### Stored data
===============
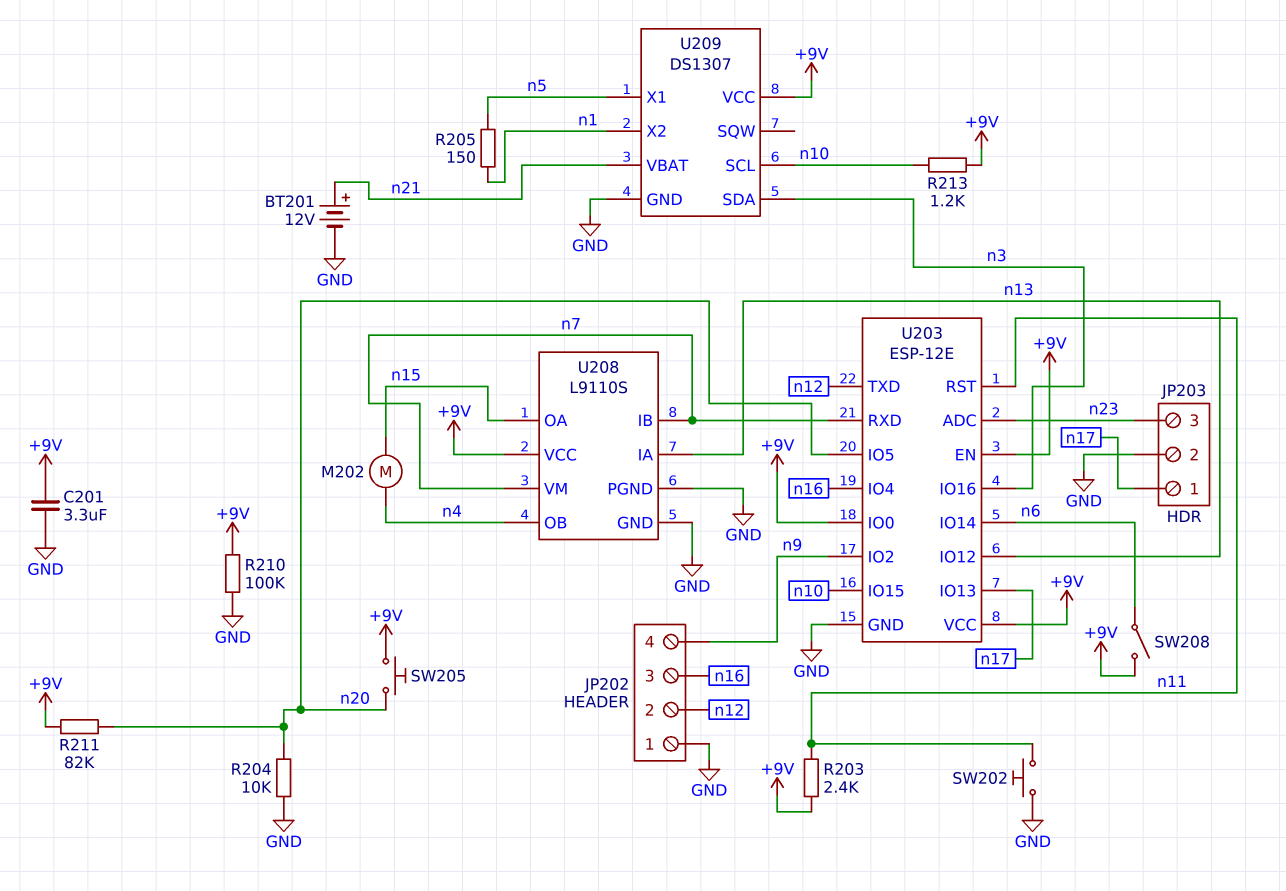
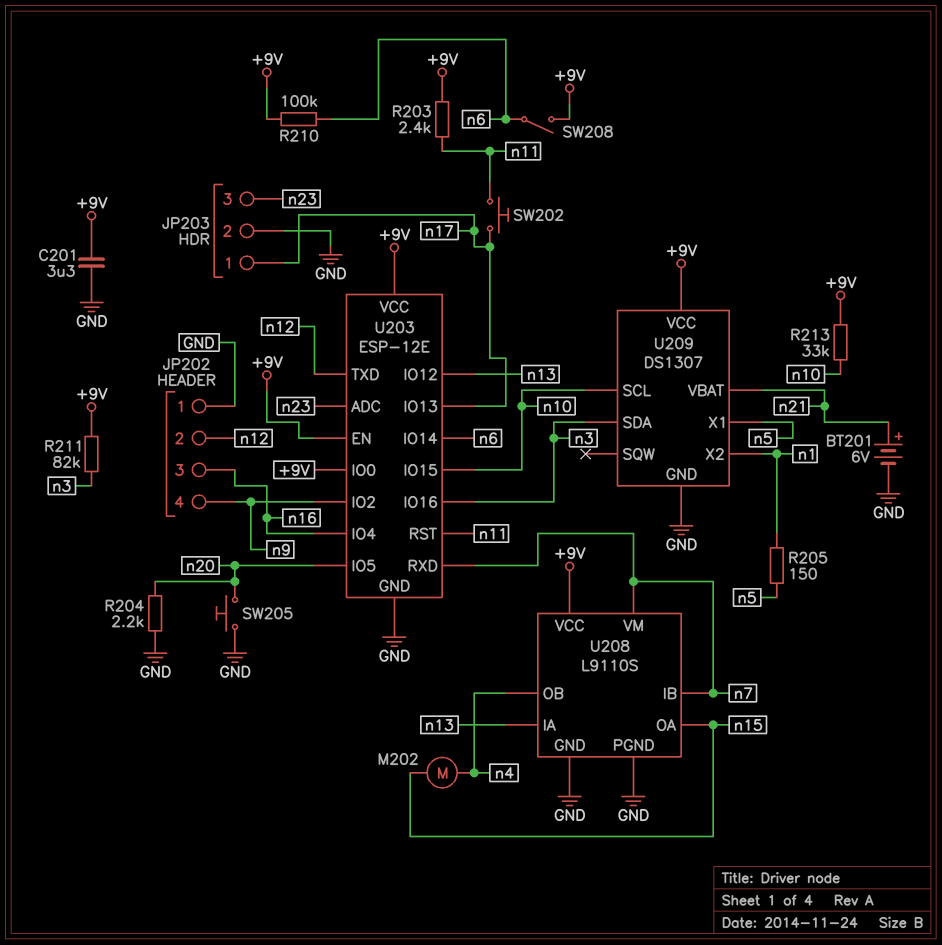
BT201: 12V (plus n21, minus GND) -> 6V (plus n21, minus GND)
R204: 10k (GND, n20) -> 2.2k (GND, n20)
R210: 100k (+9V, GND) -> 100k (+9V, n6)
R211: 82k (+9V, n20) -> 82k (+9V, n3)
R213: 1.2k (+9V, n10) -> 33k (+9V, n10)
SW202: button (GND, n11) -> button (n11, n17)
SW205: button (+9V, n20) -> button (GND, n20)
===============
### Your instructions
Repeat each line, unchanged, from the line that contains "R210: 100k (+9V, GND) -> 100k (+9V, n6)" to the end of the listing above.

### Output
R210: 100k (+9V, GND) -> 100k (+9V, n6)
R211: 82k (+9V, n20) -> 82k (+9V, n3)
R213: 1.2k (+9V, n10) -> 33k (+9V, n10)
SW202: button (GND, n11) -> button (n11, n17)
SW205: button (+9V, n20) -> button (GND, n20)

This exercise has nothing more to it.